══ Task material ══

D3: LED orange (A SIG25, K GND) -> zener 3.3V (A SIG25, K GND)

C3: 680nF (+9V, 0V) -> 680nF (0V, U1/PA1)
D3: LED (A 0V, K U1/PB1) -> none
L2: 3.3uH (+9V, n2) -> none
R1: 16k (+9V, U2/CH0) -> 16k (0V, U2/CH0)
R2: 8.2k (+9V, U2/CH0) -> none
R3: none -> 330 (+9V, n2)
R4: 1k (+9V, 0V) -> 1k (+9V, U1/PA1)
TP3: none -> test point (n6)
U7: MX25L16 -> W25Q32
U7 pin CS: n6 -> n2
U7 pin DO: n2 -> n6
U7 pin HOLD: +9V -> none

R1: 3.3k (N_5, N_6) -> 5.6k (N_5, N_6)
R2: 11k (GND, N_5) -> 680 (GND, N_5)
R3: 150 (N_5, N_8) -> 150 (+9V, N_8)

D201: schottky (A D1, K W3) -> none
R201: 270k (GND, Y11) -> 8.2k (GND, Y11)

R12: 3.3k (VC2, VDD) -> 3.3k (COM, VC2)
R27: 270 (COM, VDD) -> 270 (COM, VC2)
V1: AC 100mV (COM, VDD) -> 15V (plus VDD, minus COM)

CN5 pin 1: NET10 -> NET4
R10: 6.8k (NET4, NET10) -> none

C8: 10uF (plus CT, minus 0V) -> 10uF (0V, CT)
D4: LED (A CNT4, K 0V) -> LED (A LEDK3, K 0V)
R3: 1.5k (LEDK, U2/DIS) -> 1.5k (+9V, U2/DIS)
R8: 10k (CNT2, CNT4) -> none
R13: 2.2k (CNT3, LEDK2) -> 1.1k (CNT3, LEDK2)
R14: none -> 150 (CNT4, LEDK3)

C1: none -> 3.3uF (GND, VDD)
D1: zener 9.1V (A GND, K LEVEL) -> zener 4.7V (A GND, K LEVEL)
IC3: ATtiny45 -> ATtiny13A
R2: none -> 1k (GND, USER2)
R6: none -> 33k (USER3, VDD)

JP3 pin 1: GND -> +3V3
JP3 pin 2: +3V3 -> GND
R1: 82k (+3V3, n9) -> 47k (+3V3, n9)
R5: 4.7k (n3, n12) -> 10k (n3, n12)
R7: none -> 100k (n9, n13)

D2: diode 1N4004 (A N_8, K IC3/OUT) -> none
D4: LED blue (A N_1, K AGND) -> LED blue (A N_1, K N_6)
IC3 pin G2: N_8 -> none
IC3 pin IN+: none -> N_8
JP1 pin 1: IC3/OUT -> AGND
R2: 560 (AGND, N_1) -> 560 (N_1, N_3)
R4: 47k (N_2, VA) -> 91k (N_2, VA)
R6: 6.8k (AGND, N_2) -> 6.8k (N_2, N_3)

═══

What you will do: Repeat the entries above verbatim, but only from the line that has "R1: 16k (+9V, U2/CH0) -> 16k (0V, U2/CH0)" down to the line that has "D201: schottky (A D1, K W3) -> none", inclusive.

Solution:
R1: 16k (+9V, U2/CH0) -> 16k (0V, U2/CH0)
R2: 8.2k (+9V, U2/CH0) -> none
R3: none -> 330 (+9V, n2)
R4: 1k (+9V, 0V) -> 1k (+9V, U1/PA1)
TP3: none -> test point (n6)
U7: MX25L16 -> W25Q32
U7 pin CS: n6 -> n2
U7 pin DO: n2 -> n6
U7 pin HOLD: +9V -> none

R1: 3.3k (N_5, N_6) -> 5.6k (N_5, N_6)
R2: 11k (GND, N_5) -> 680 (GND, N_5)
R3: 150 (N_5, N_8) -> 150 (+9V, N_8)

D201: schottky (A D1, K W3) -> none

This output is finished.